Itemized modification records:
· · · · ·
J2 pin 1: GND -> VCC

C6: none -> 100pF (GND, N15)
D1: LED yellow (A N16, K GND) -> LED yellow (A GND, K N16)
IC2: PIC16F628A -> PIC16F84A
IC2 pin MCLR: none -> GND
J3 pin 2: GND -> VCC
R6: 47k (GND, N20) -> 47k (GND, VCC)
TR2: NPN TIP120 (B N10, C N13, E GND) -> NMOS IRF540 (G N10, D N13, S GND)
· · · · ·
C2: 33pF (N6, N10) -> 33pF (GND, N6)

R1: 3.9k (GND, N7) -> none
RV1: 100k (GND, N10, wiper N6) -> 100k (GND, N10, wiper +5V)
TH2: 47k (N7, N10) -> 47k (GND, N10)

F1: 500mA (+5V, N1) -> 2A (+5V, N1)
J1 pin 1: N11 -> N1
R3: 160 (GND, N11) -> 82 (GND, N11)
· · · · ·
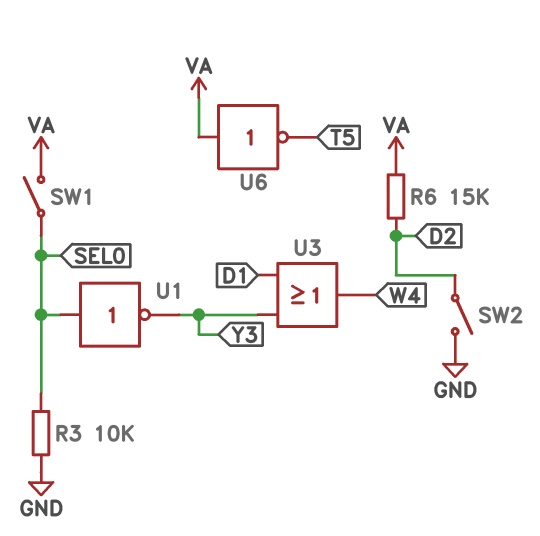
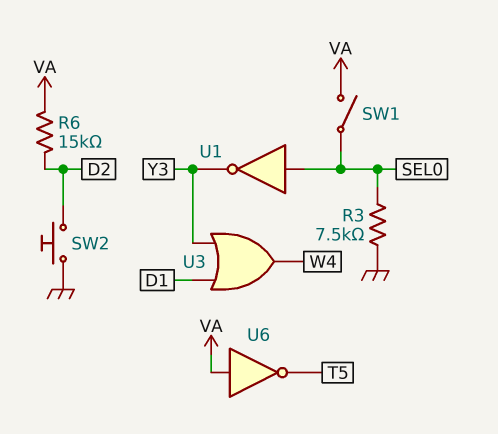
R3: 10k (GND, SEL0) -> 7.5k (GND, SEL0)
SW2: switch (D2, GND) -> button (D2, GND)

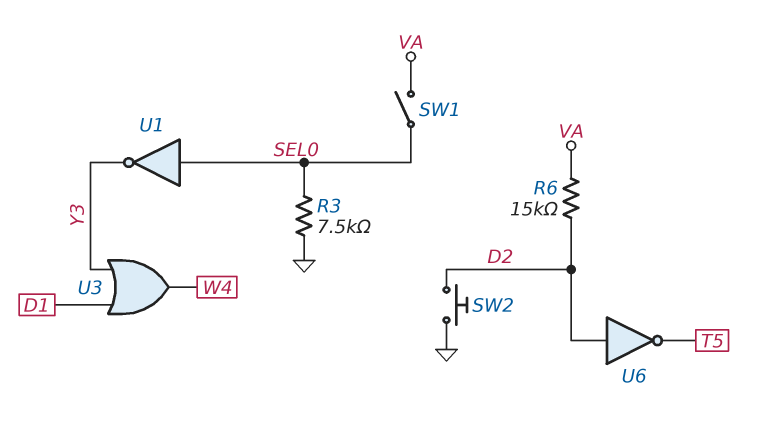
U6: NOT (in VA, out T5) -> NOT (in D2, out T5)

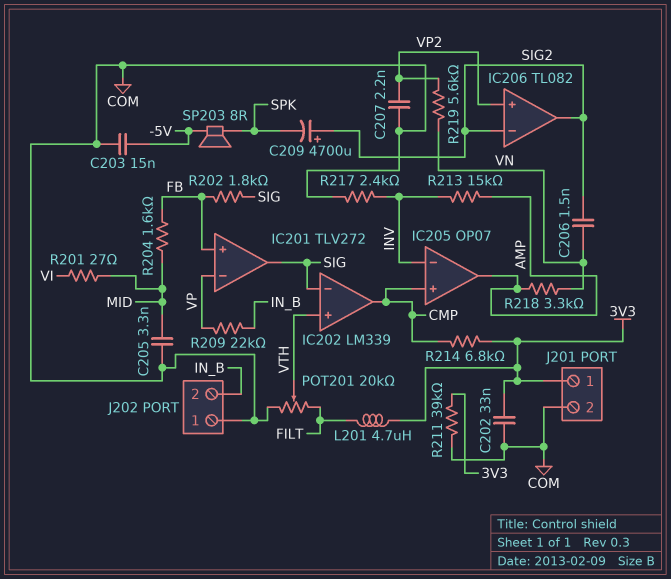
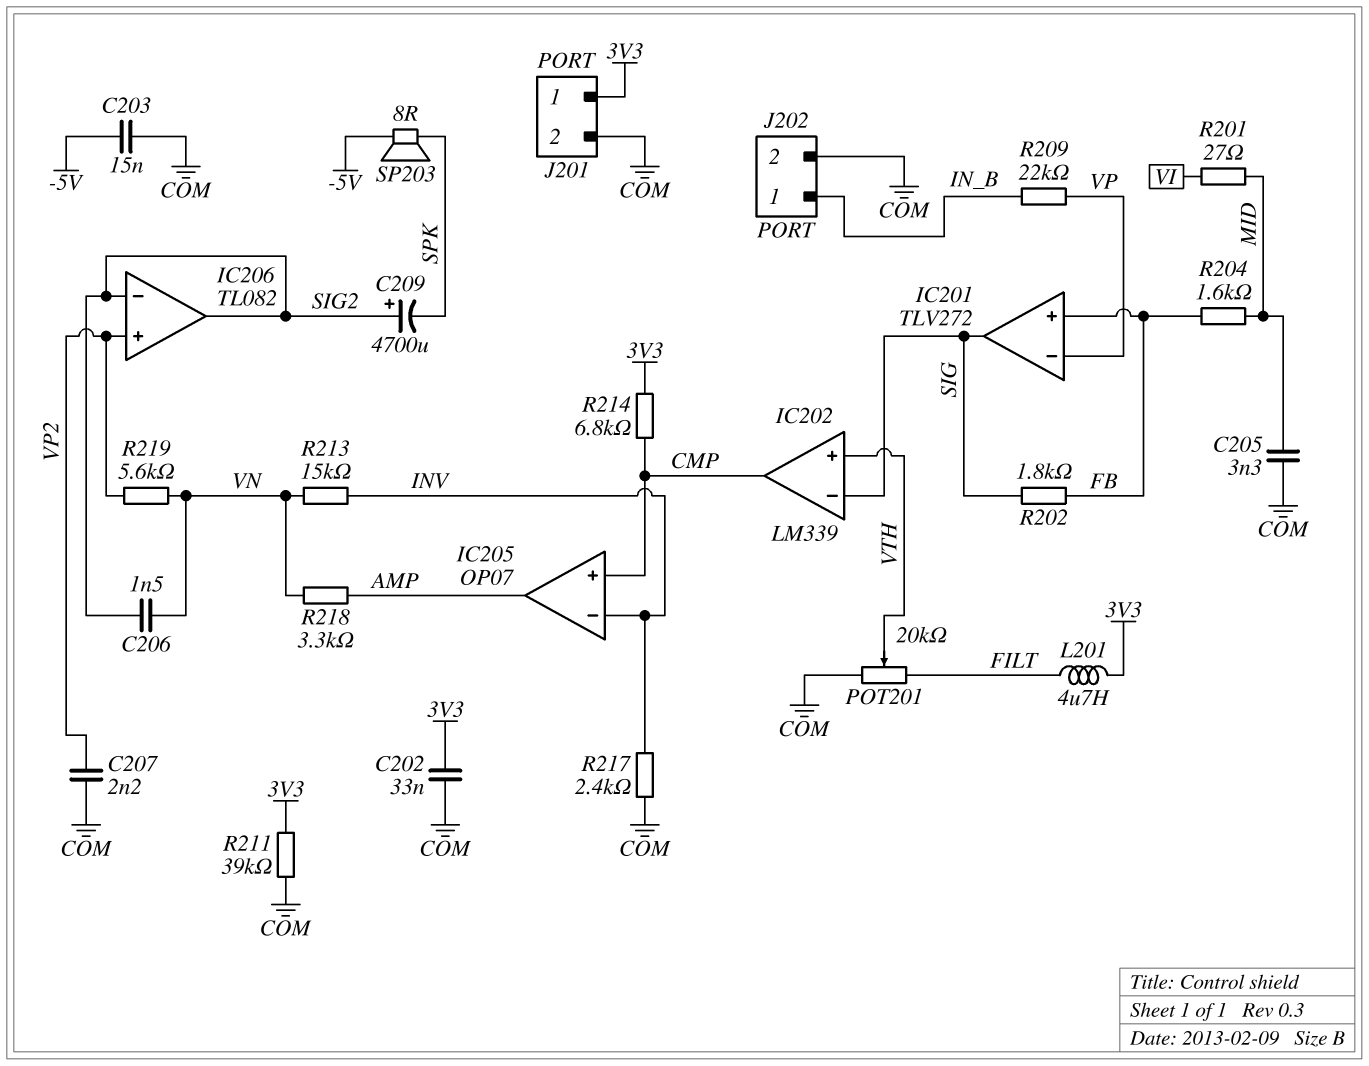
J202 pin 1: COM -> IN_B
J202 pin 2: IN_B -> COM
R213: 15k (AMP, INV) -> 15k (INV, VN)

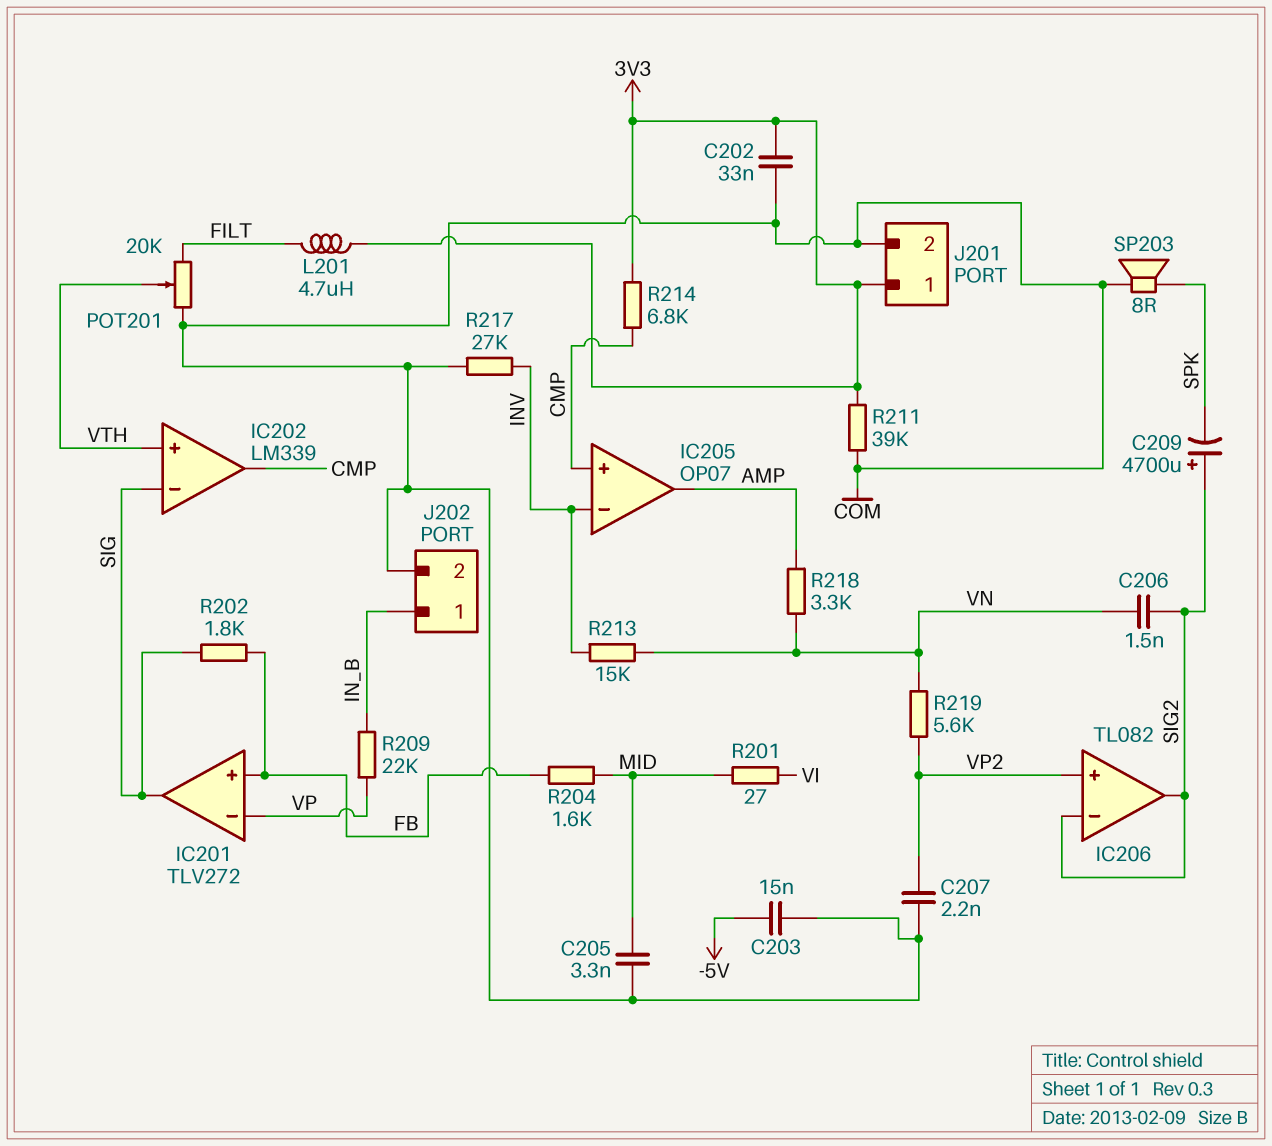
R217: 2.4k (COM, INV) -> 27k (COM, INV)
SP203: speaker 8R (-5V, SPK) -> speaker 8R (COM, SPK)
· · · · ·
Exercise objective: Starting at the line above that has "U6: NOT (in" and ending at the line that has "SP203: speaker 8R", copy each line exactly, leaving the pictures out and adding nothing.

Your solution:
U6: NOT (in VA, out T5) -> NOT (in D2, out T5)

J202 pin 1: COM -> IN_B
J202 pin 2: IN_B -> COM
R213: 15k (AMP, INV) -> 15k (INV, VN)

R217: 2.4k (COM, INV) -> 27k (COM, INV)
SP203: speaker 8R (-5V, SPK) -> speaker 8R (COM, SPK)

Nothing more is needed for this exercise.